**DATA FOR THIS TASK**:
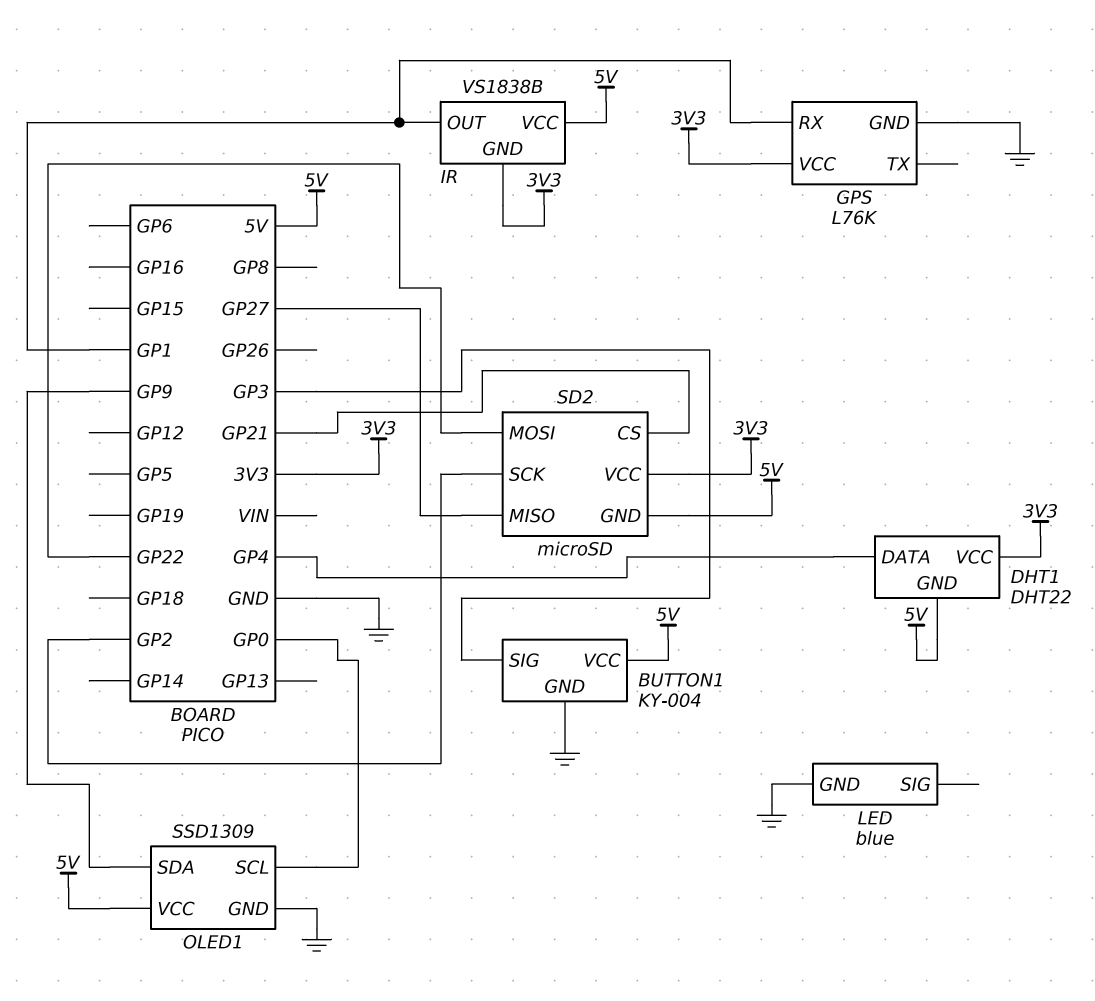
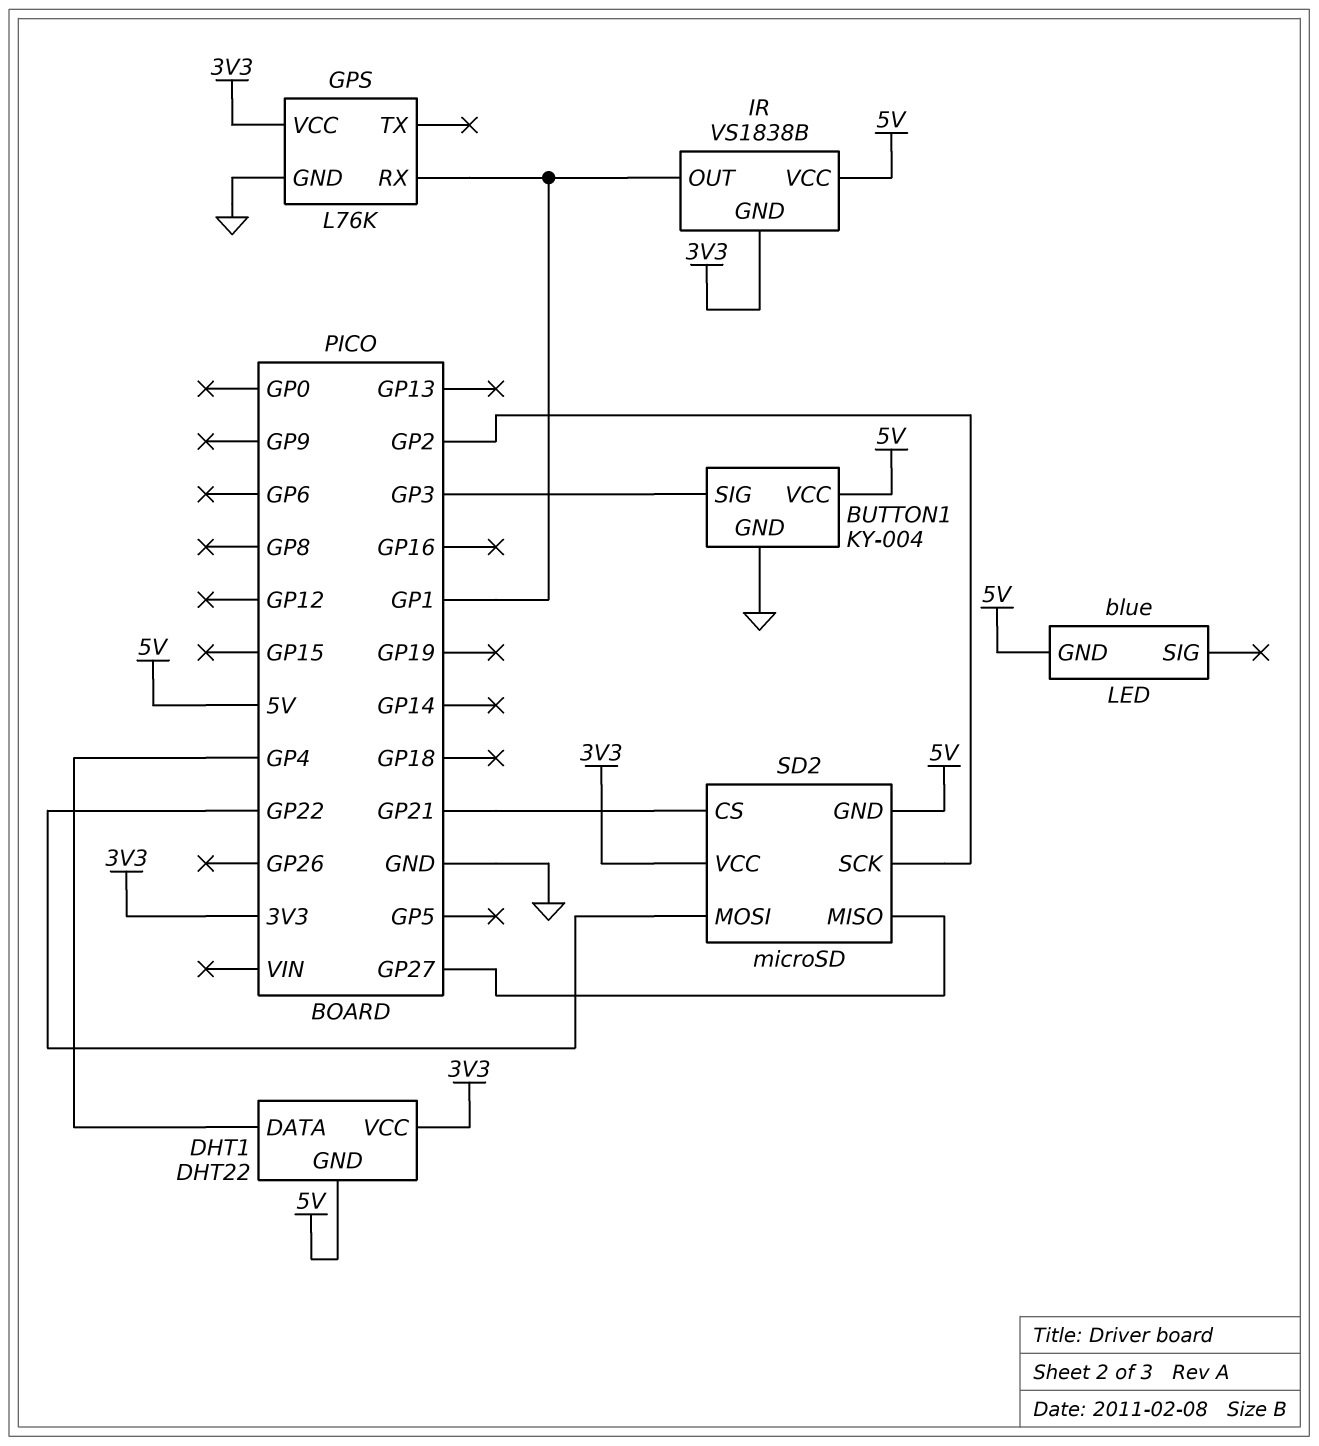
LED pin GND: GND -> 5V
OLED1: SSD1309 -> none
OLED1 pin GND: GND -> none
OLED1 pin SCL: GP0 -> none
OLED1 pin SDA: GP9 -> none
OLED1 pin VCC: 5V -> none

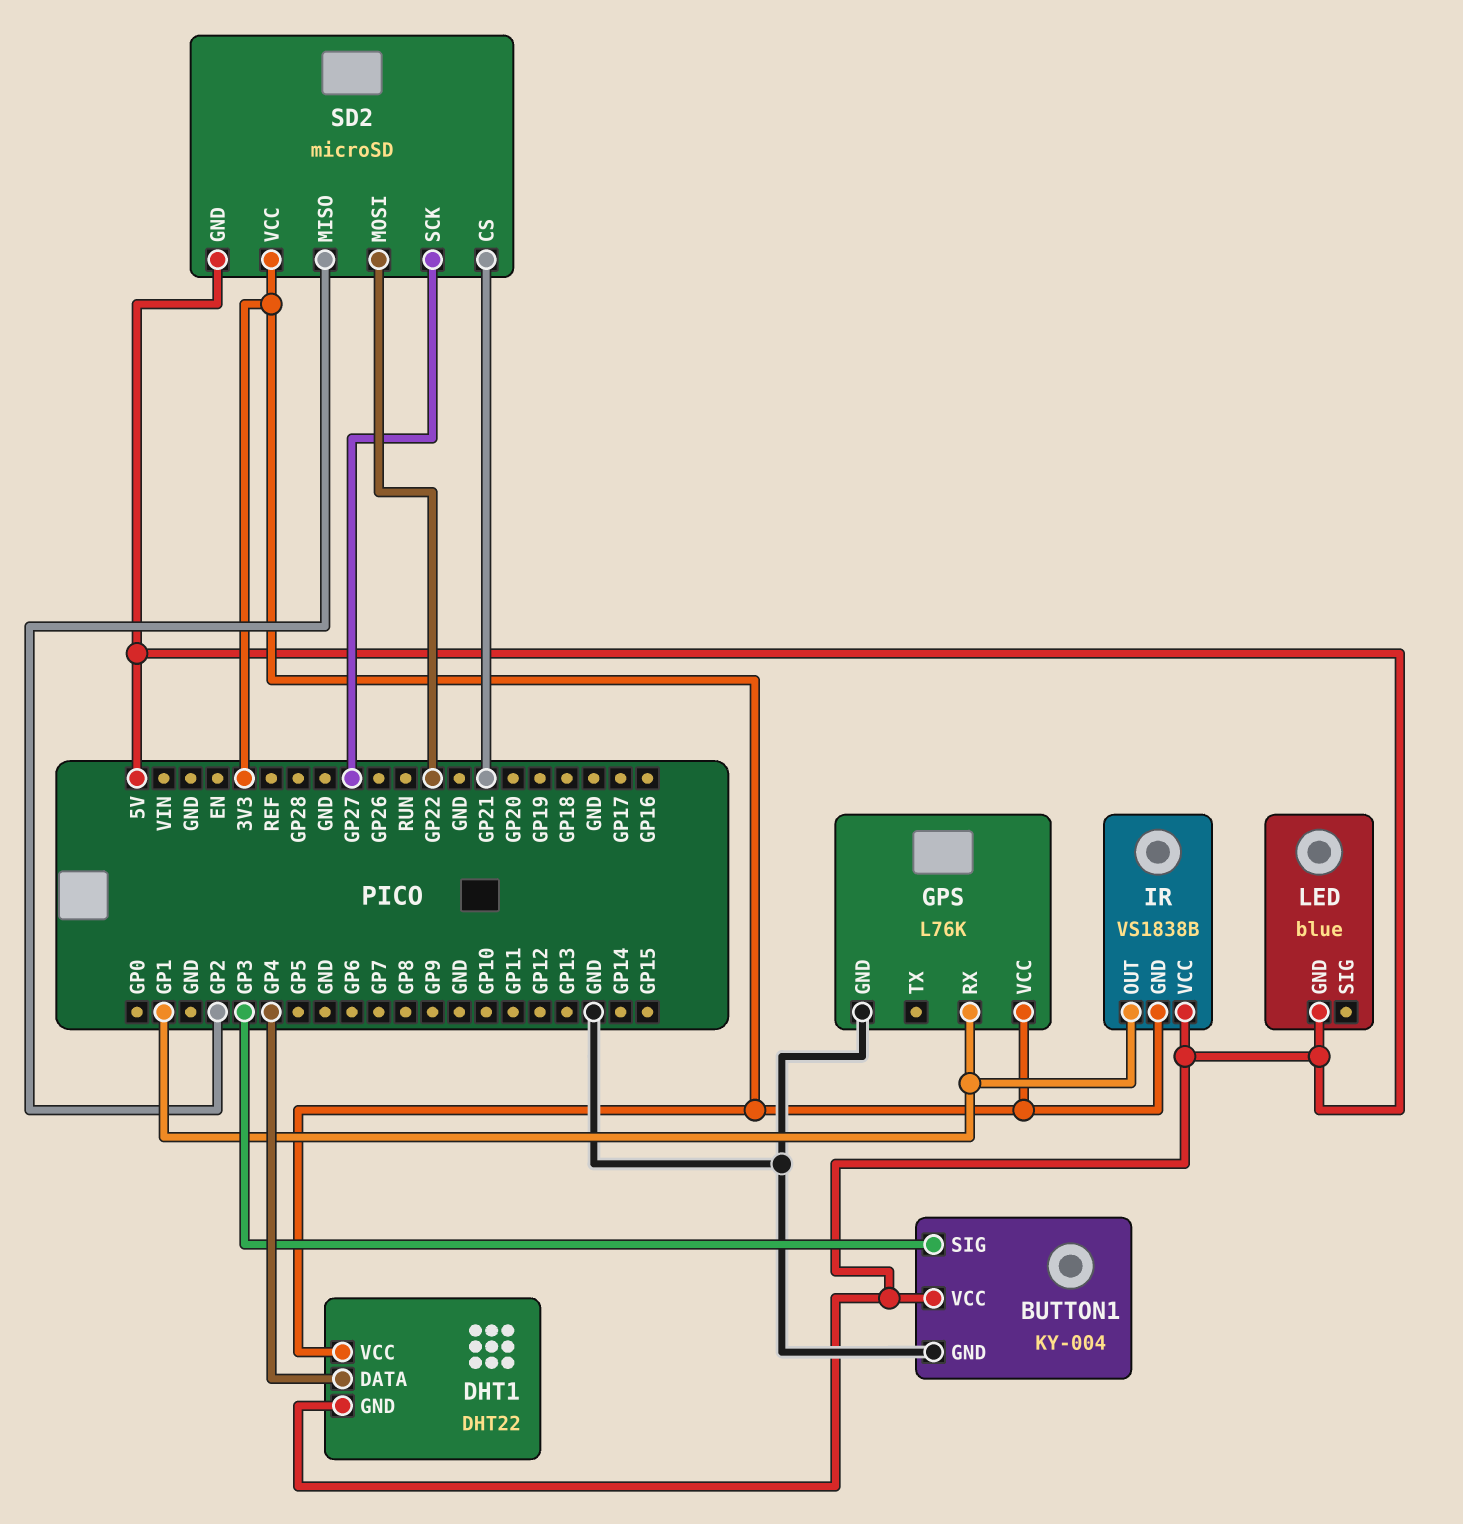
SD2 pin MISO: GP27 -> GP2
SD2 pin SCK: GP2 -> GP27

**TASK**: With the pictures removed, return the full listing exactly as given.

**COMPLETED TASK**:
LED pin GND: GND -> 5V
OLED1: SSD1309 -> none
OLED1 pin GND: GND -> none
OLED1 pin SCL: GP0 -> none
OLED1 pin SDA: GP9 -> none
OLED1 pin VCC: 5V -> none

SD2 pin MISO: GP27 -> GP2
SD2 pin SCK: GP2 -> GP27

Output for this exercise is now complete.